▸ **What to produce**: Look for the string "right" in the listing below, then copy every line that has it.

▸ **Exercise input**:
======
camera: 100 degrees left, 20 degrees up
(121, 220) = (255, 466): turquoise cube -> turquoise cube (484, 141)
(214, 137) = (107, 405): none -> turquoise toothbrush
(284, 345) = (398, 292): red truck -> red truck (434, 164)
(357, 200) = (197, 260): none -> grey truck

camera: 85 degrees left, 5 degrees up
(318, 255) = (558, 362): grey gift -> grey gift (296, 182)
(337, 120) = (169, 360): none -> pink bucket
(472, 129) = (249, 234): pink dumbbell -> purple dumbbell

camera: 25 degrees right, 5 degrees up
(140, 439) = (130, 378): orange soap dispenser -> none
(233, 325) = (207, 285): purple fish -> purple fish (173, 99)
======
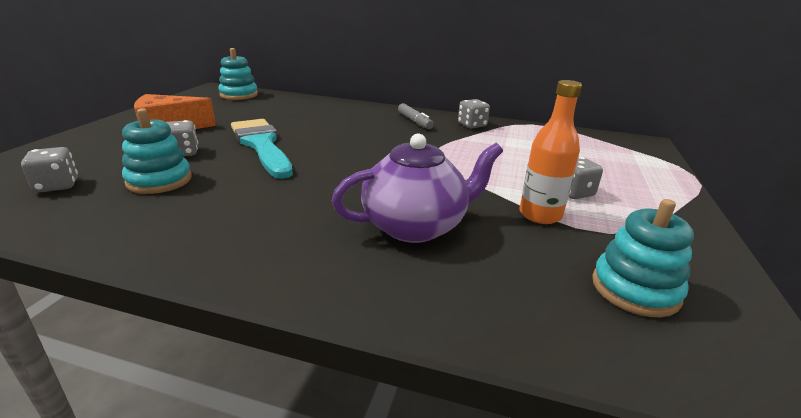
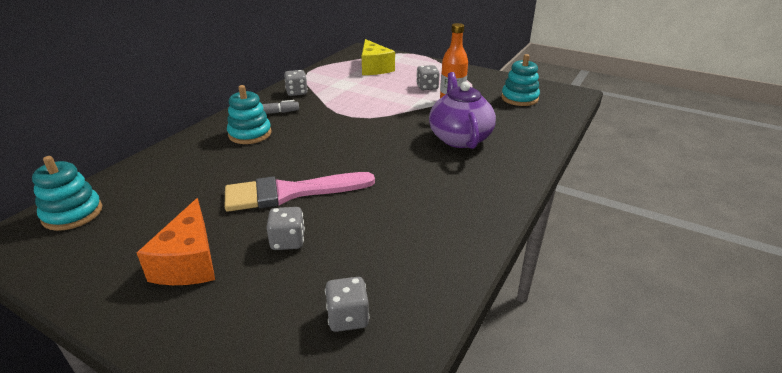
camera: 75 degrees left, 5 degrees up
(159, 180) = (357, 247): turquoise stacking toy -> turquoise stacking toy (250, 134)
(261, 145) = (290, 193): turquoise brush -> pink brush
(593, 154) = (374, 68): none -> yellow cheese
======
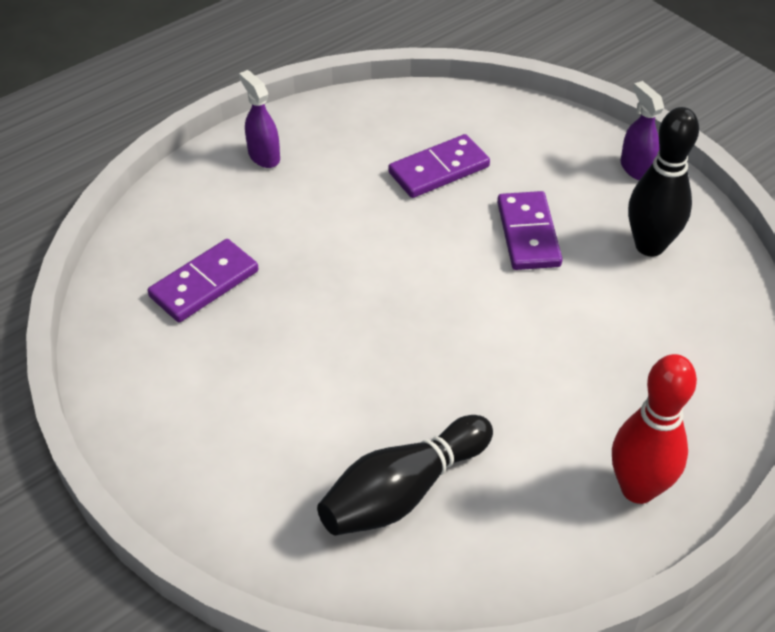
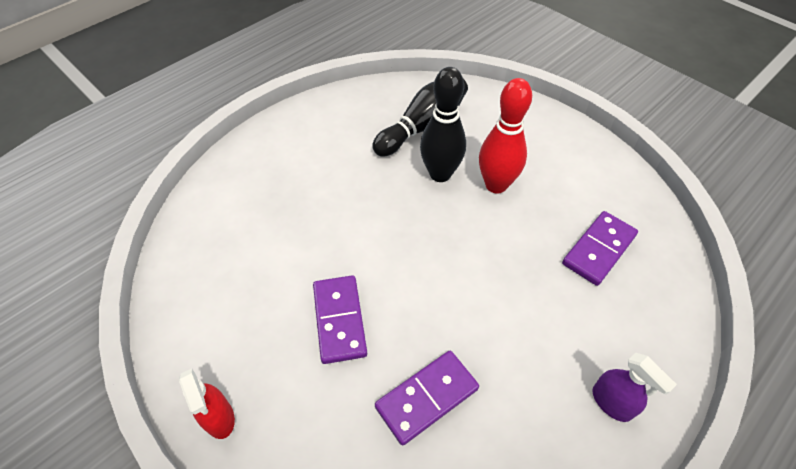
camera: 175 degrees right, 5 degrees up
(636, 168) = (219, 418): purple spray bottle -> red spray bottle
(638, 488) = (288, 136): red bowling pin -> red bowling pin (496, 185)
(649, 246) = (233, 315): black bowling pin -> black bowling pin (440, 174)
======
▸ **Solution to the exercise**:
camera: 25 degrees right, 5 degrees up
camera: 175 degrees right, 5 degrees up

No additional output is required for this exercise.